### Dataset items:
_ _ _ _ _
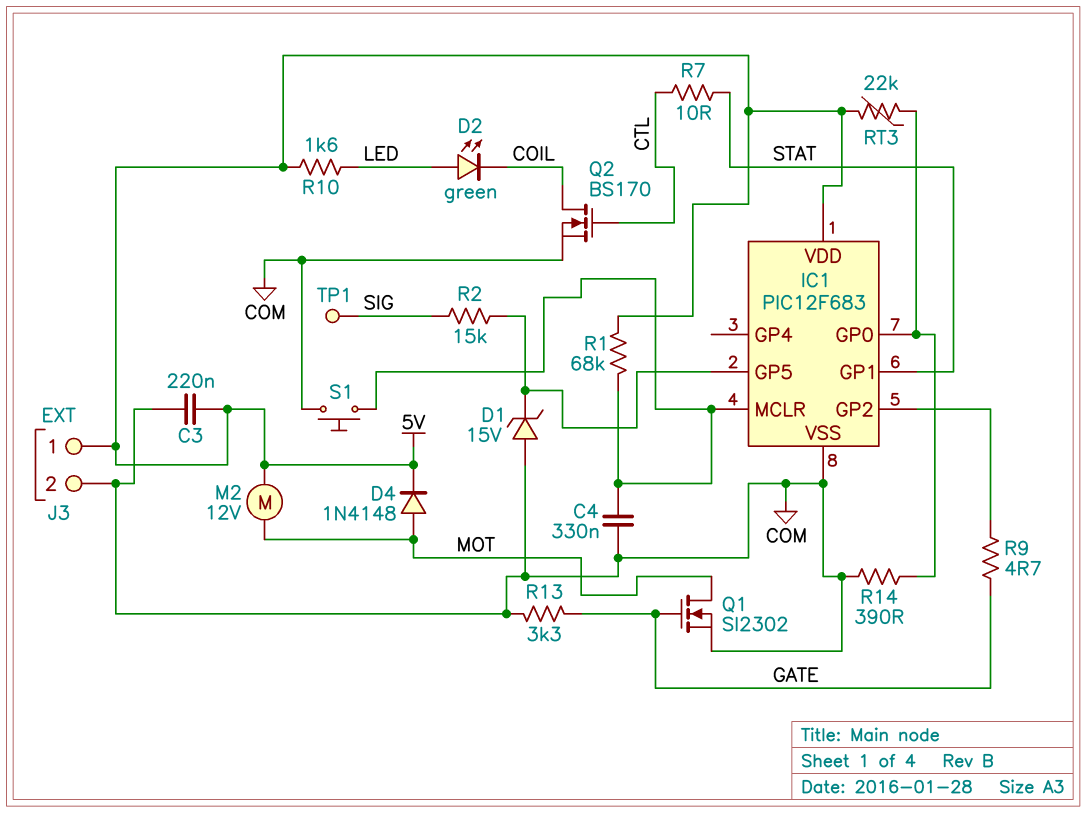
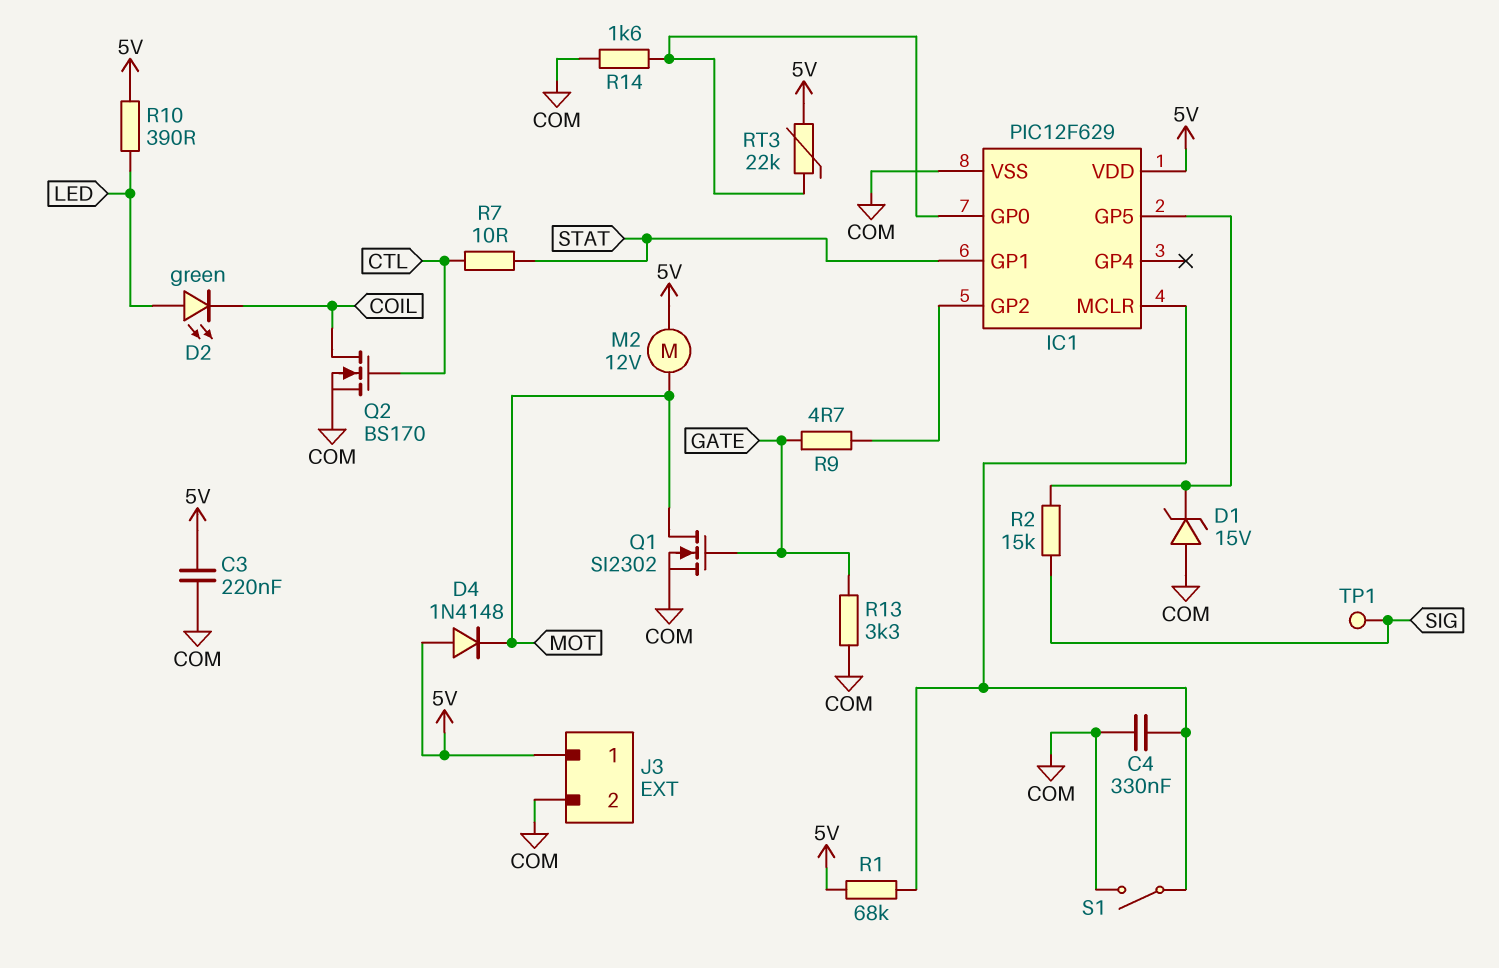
D4: diode 1N4148 (A MOT, K 5V) -> diode 1N4148 (A 5V, K MOT)
IC1: PIC12F683 -> PIC12F629
R10: 1.6k (5V, LED) -> 390 (5V, LED)
R14: 390 (COM, IC1/GP0) -> 1.6k (COM, IC1/GP0)
S1: button (COM, IC1/MCLR) -> switch (COM, IC1/MCLR)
_ _ _ _ _
### Activity:
Although the records contain pictures, return only their text, exactly as written.

### Result of this task:
D4: diode 1N4148 (A MOT, K 5V) -> diode 1N4148 (A 5V, K MOT)
IC1: PIC12F683 -> PIC12F629
R10: 1.6k (5V, LED) -> 390 (5V, LED)
R14: 390 (COM, IC1/GP0) -> 1.6k (COM, IC1/GP0)
S1: button (COM, IC1/MCLR) -> switch (COM, IC1/MCLR)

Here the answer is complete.